▸ EXERCISE INPUTS:
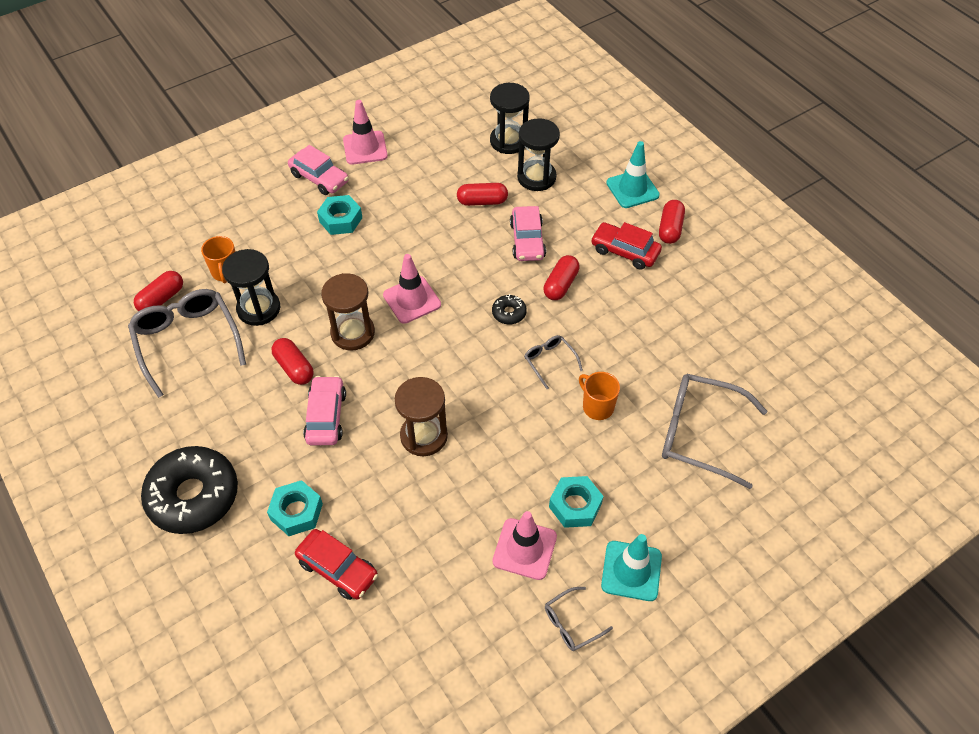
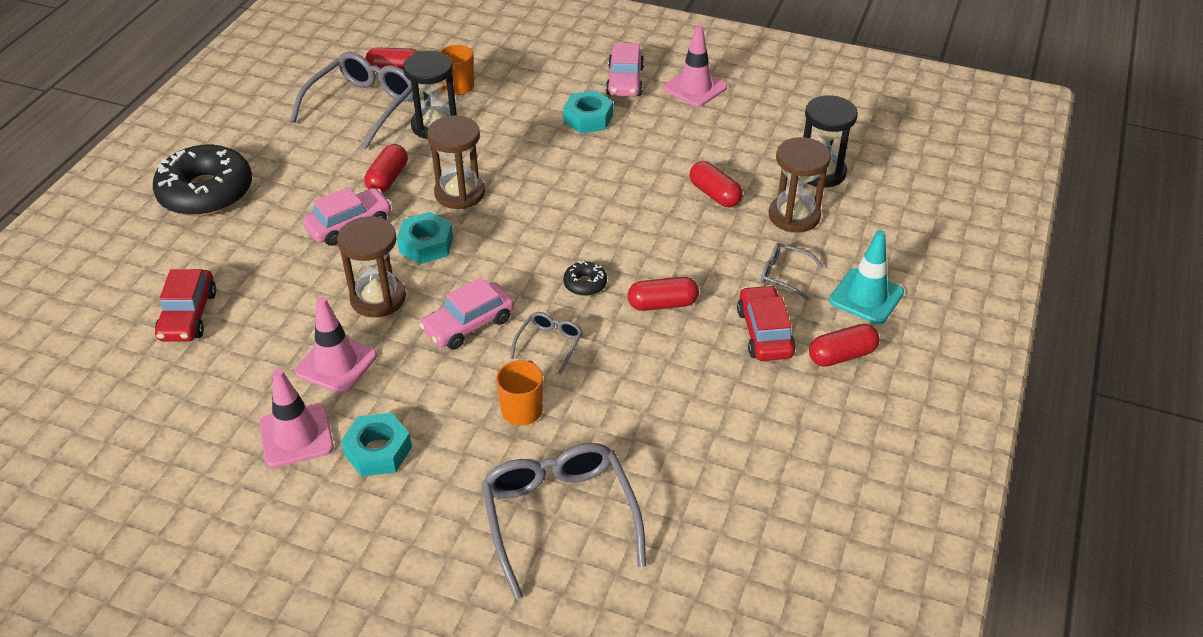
camera: 55 degrees right, 10 degrees down
(296, 512) = (232, 259): turquoise nut -> turquoise nut (426, 245)
(412, 300) = (536, 210): pink traffic cone -> pink traffic cone (336, 364)
(527, 240) = (697, 251): pink car -> pink car (468, 324)
(536, 177) = (794, 216): black hourglass -> brown hourglass
(571, 623) = (230, 515): grey glasses -> grey glasses (784, 275)
(631, 571) = (326, 537): turquoise traffic cone -> none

▸ TASK BRIEF: Each line of the listing above belongs in the answer exactly as written; the pictures do not.

▸ ANSWER TO THE EXERCISE:
camera: 55 degrees right, 10 degrees down
(296, 512) = (232, 259): turquoise nut -> turquoise nut (426, 245)
(412, 300) = (536, 210): pink traffic cone -> pink traffic cone (336, 364)
(527, 240) = (697, 251): pink car -> pink car (468, 324)
(536, 177) = (794, 216): black hourglass -> brown hourglass
(571, 623) = (230, 515): grey glasses -> grey glasses (784, 275)
(631, 571) = (326, 537): turquoise traffic cone -> none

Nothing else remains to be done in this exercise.